What you have to do. Pictures are to be left out. Copy exactly, and only, the lines from the start of the entries below to the line with "red cube: 0 -> 1", both included.
─── Material provided ───
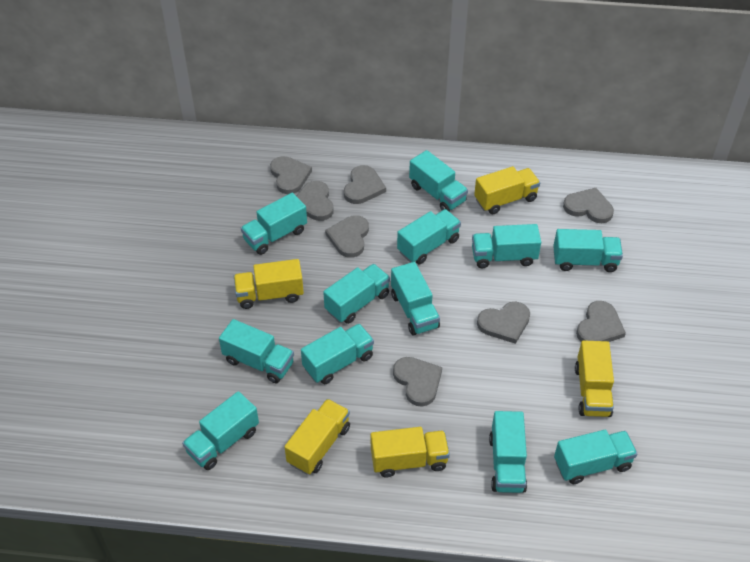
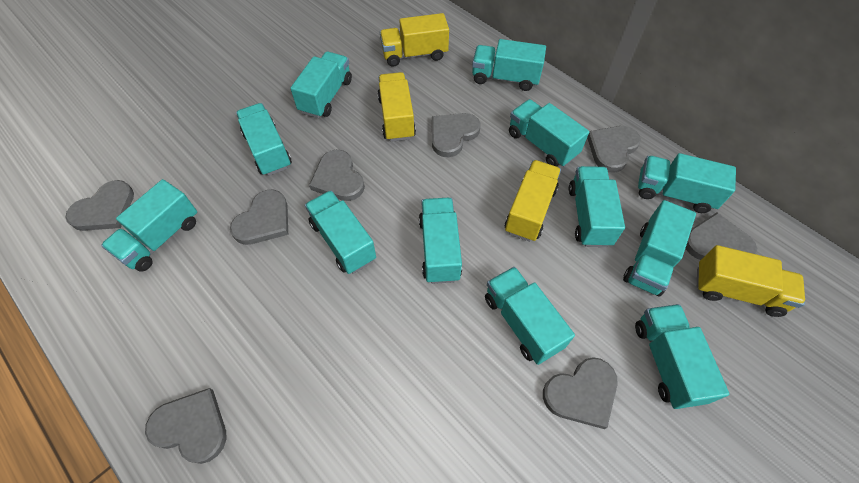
yellow truck: 5 -> 4

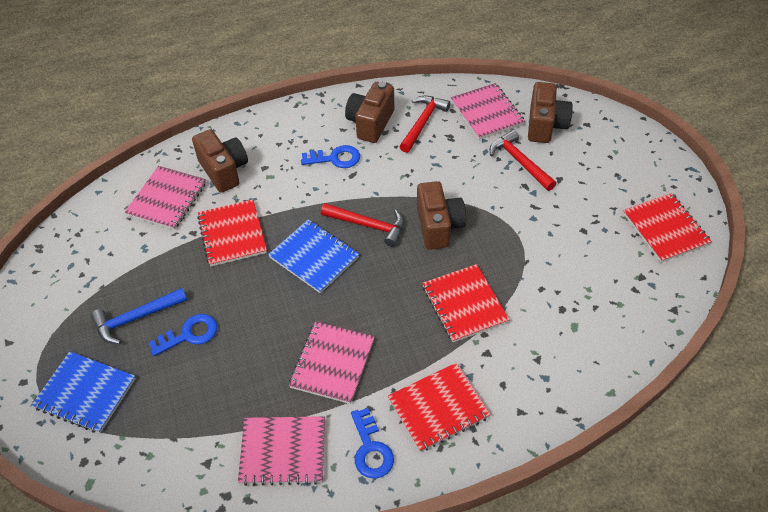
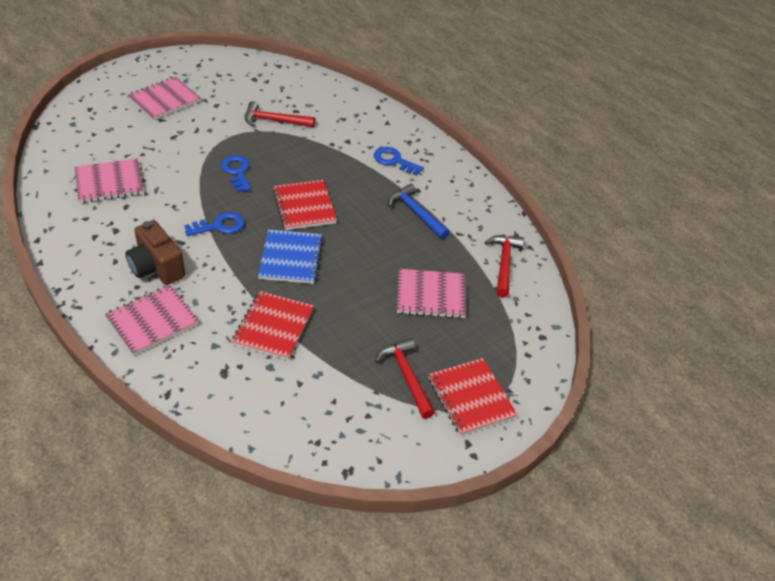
blue notebook: 2 -> 1
brown camera: 4 -> 1
red notebook: 4 -> 3

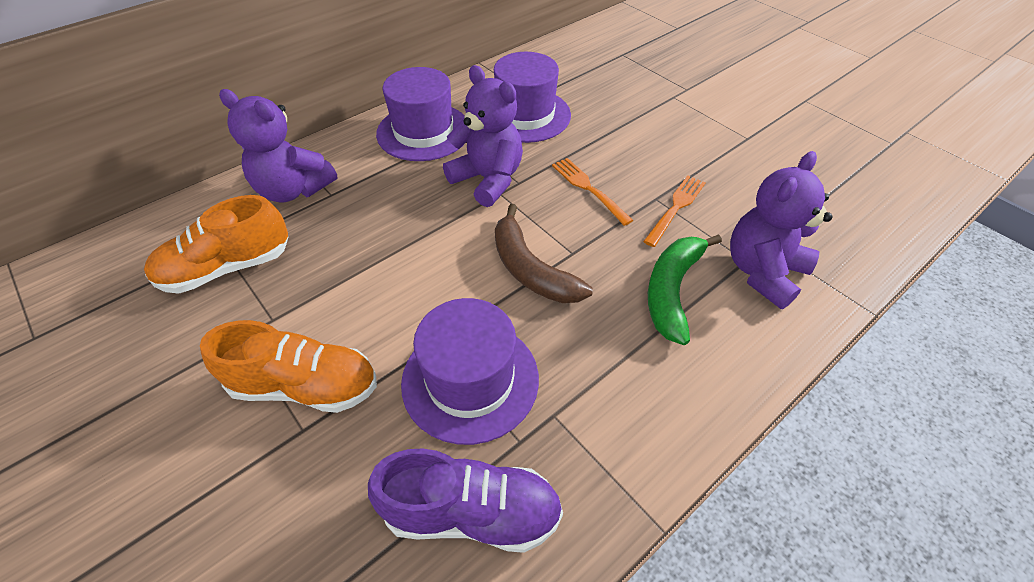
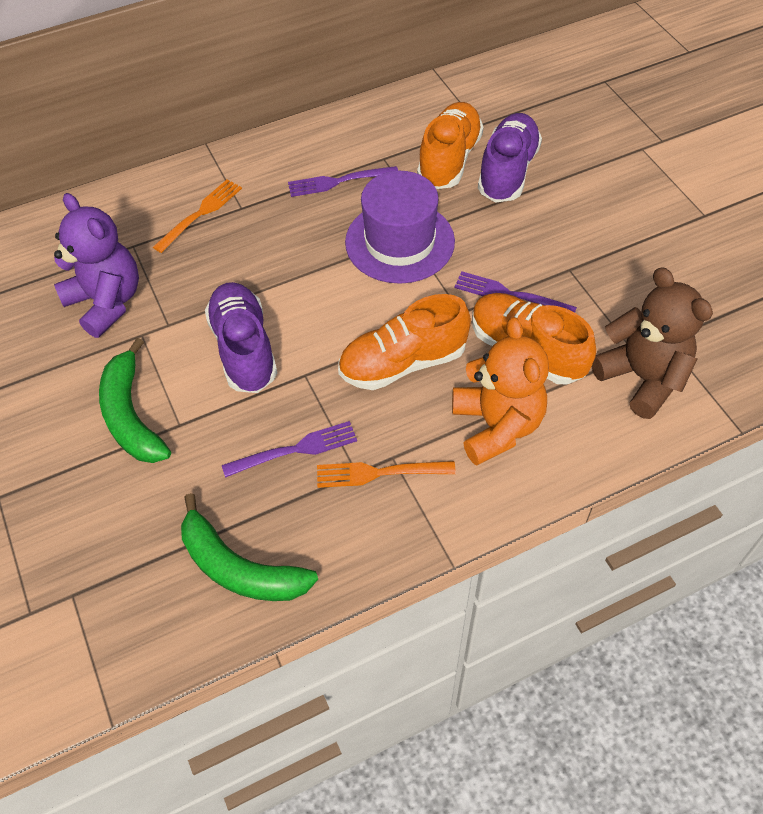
brown banana: 1 -> 0
brown teddy bear: 0 -> 1
green banana: 1 -> 2
orange shoe: 2 -> 3
orange teddy bear: 0 -> 1
purple fork: 0 -> 3
purple hat: 3 -> 1
purple shoe: 1 -> 2
purple teddy bear: 3 -> 1

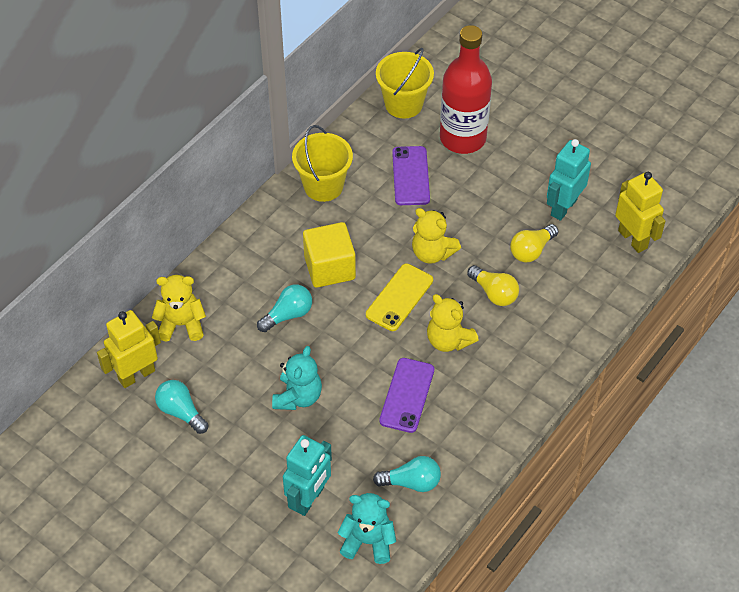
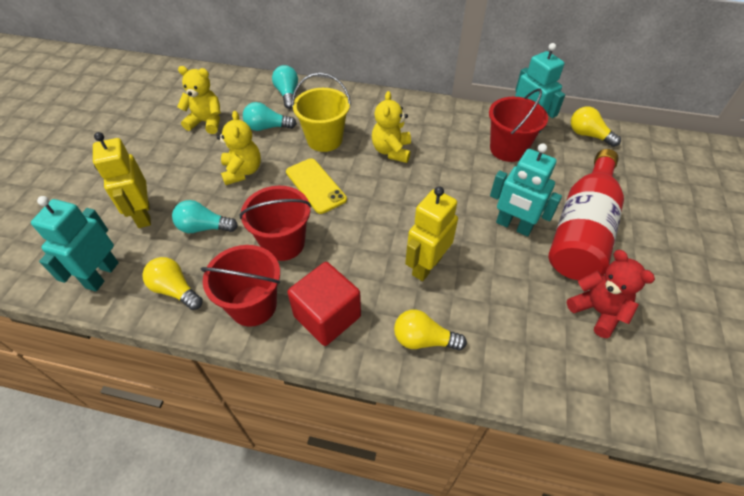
purple phone: 2 -> 0
red bucket: 0 -> 3
red cube: 0 -> 1
red teddy bear: 0 -> 1
turquoise robot: 2 -> 3
turquoise teddy bear: 2 -> 0
yellow bucket: 2 -> 1
yellow cube: 1 -> 0
yellow light bulb: 2 -> 3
───
Response to the task.
yellow truck: 5 -> 4

blue notebook: 2 -> 1
brown camera: 4 -> 1
red notebook: 4 -> 3

brown banana: 1 -> 0
brown teddy bear: 0 -> 1
green banana: 1 -> 2
orange shoe: 2 -> 3
orange teddy bear: 0 -> 1
purple fork: 0 -> 3
purple hat: 3 -> 1
purple shoe: 1 -> 2
purple teddy bear: 3 -> 1

purple phone: 2 -> 0
red bucket: 0 -> 3
red cube: 0 -> 1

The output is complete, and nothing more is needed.